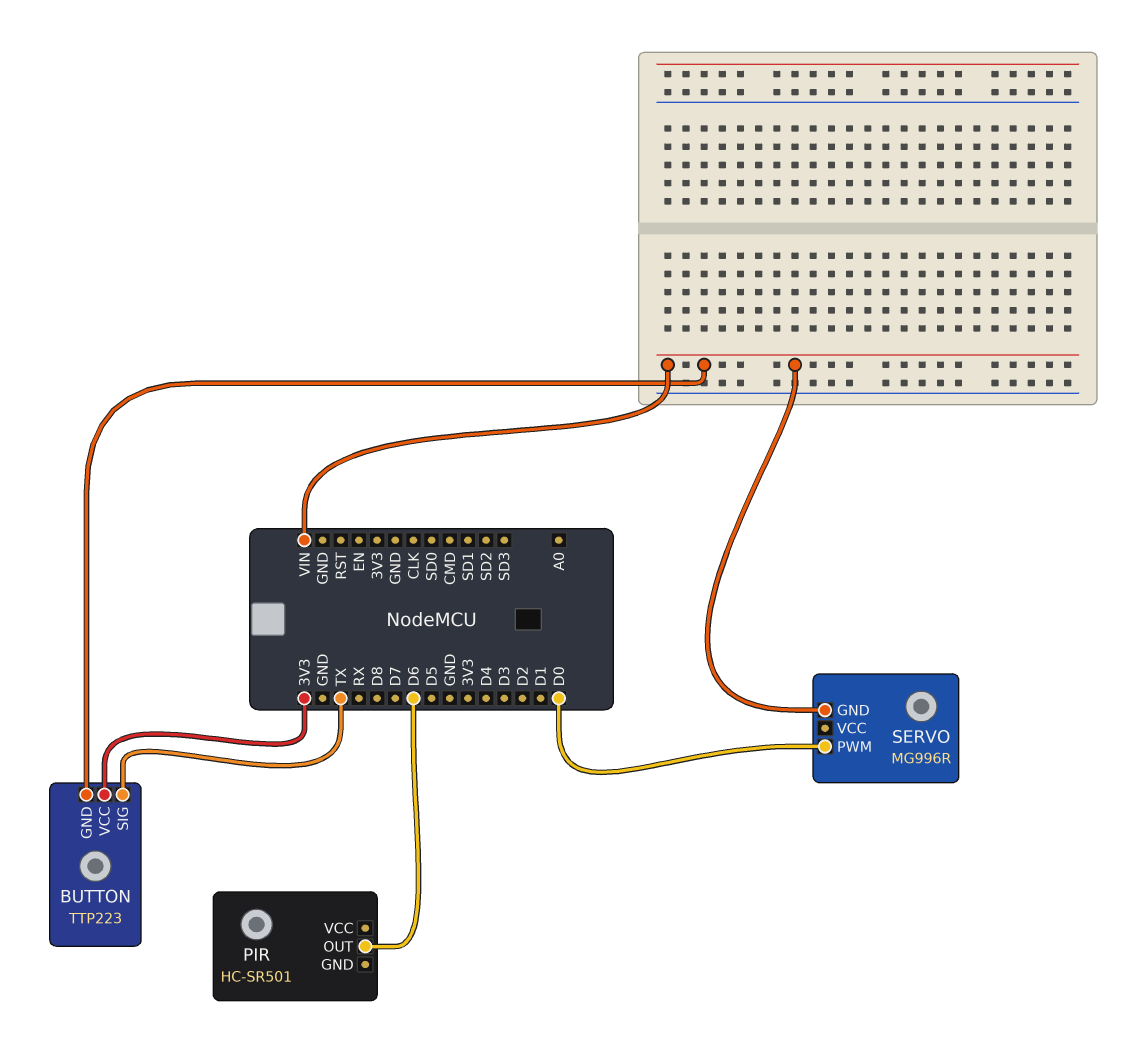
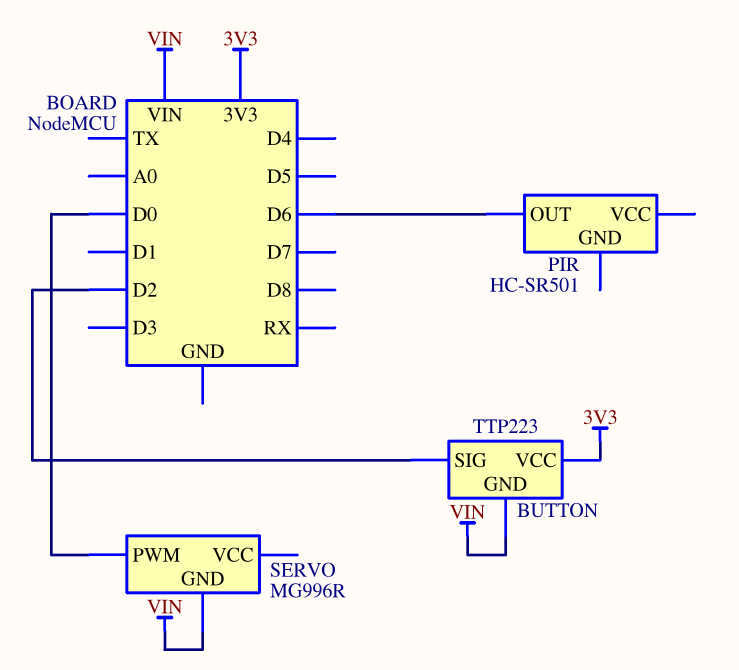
BUTTON pin SIG: TX -> D2

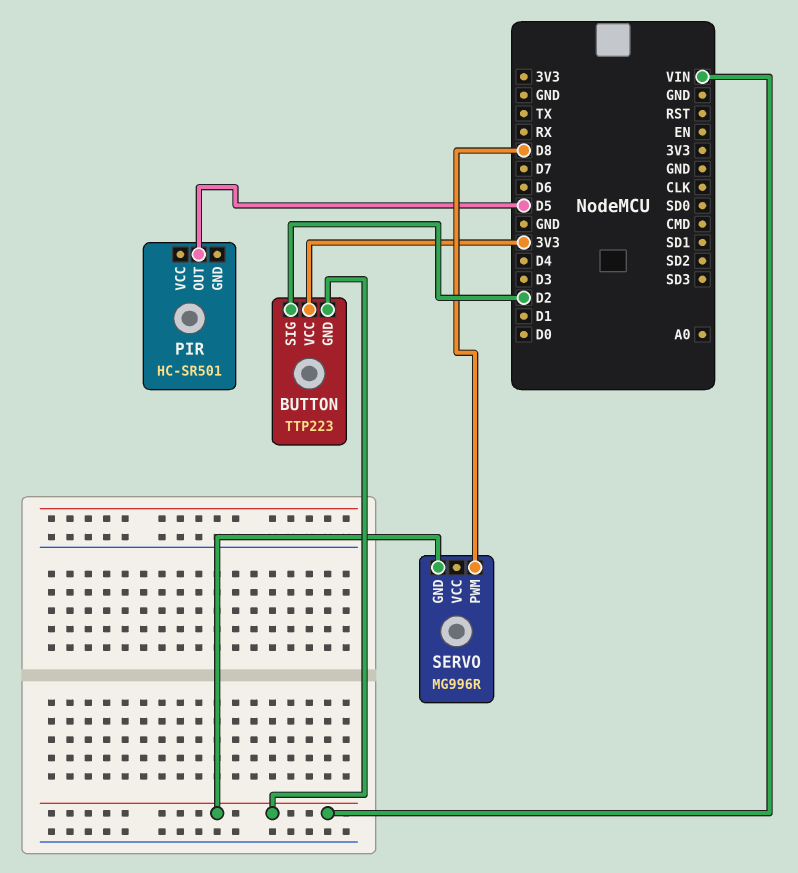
PIR pin OUT: D6 -> D5
SERVO pin PWM: D0 -> D8

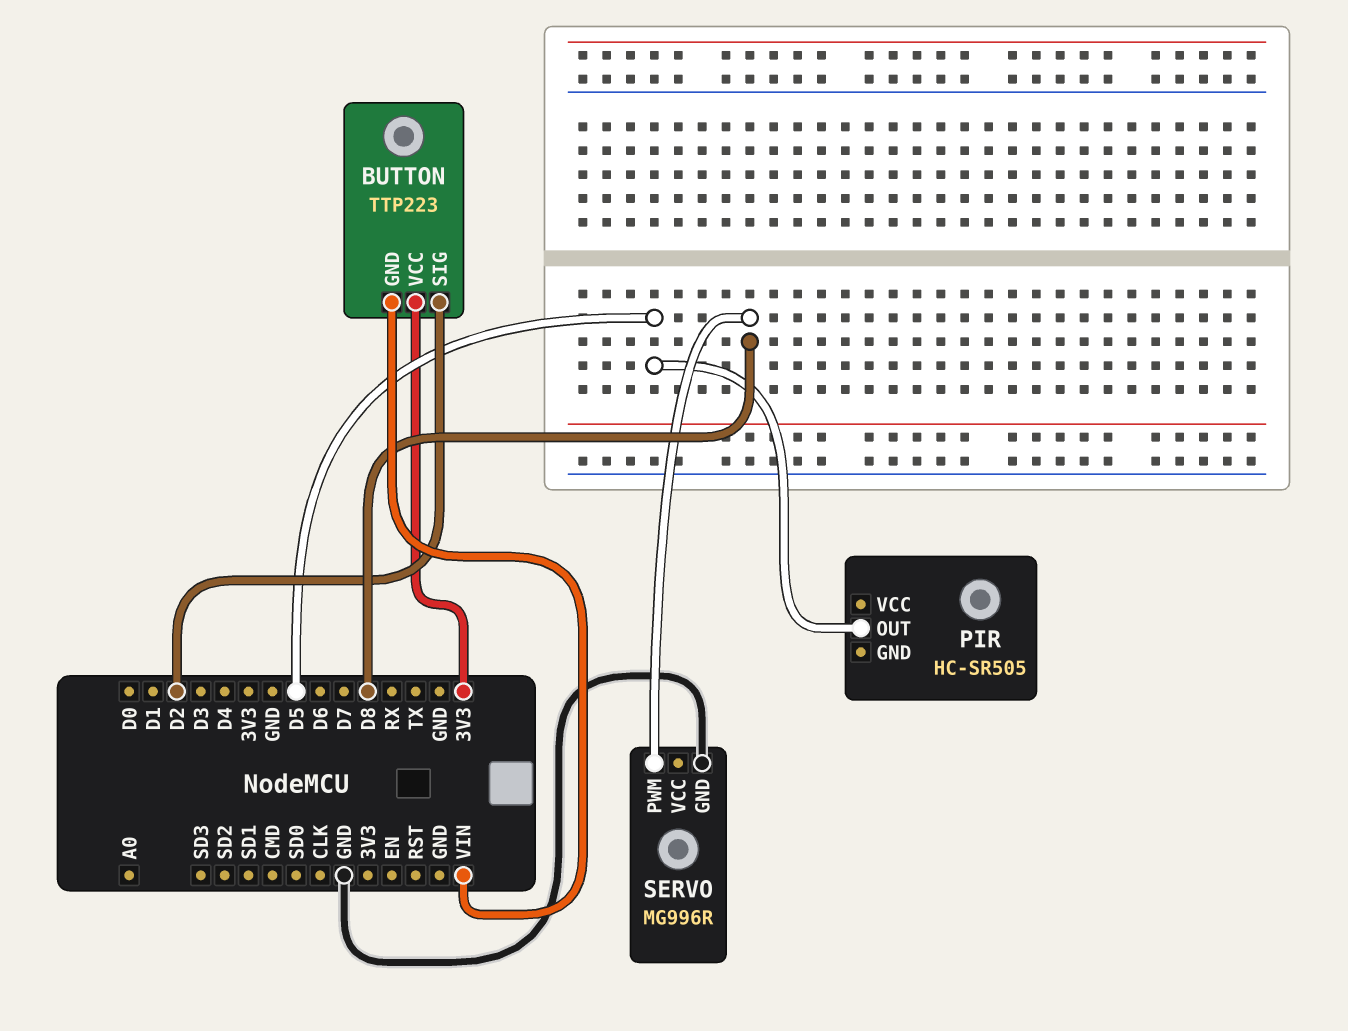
PIR: HC-SR501 -> HC-SR505
SERVO pin GND: VIN -> GND

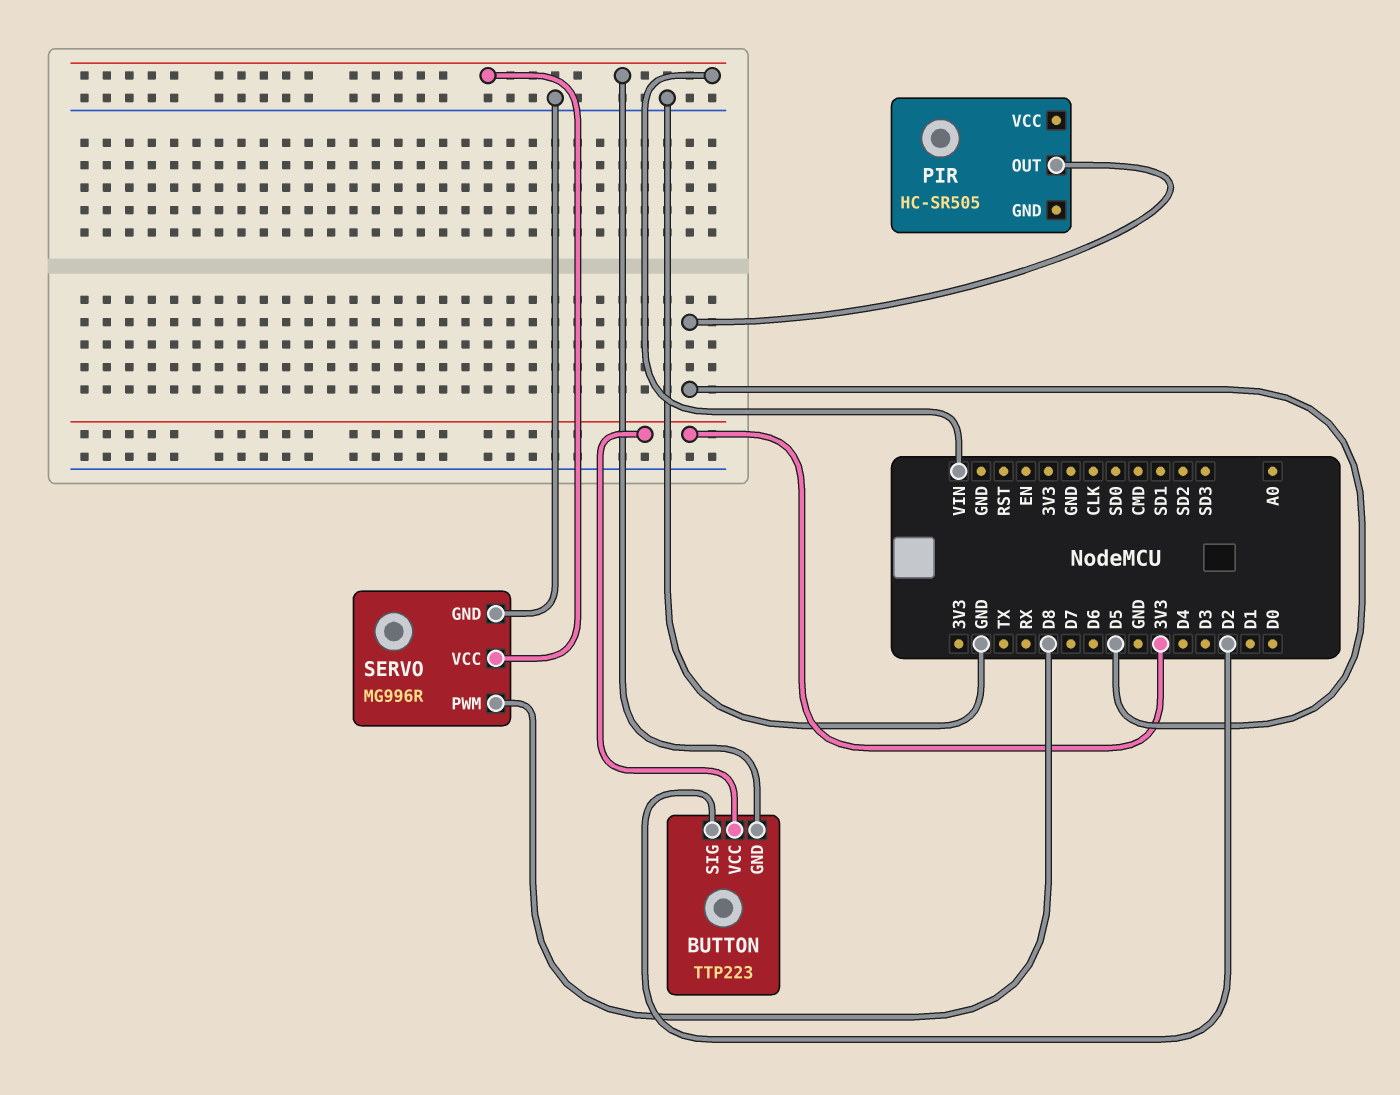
SERVO pin VCC: none -> VIN

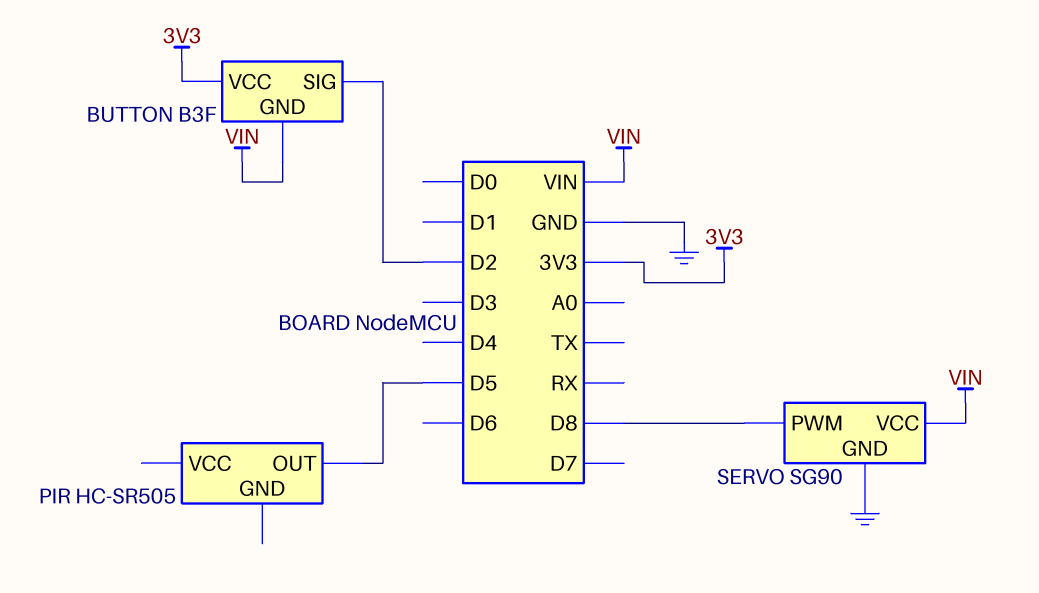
BUTTON: TTP223 -> B3F
SERVO: MG996R -> SG90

——

## Exercise instructions
Your copy should hold only the lines running from the one that contains "SERVO pin PWM: D0 -> D8" through the final line of the data; transcribe them exactly, both ends included, and leave pictures out.

## Written response
SERVO pin PWM: D0 -> D8

PIR: HC-SR501 -> HC-SR505
SERVO pin GND: VIN -> GND

SERVO pin VCC: none -> VIN

BUTTON: TTP223 -> B3F
SERVO: MG996R -> SG90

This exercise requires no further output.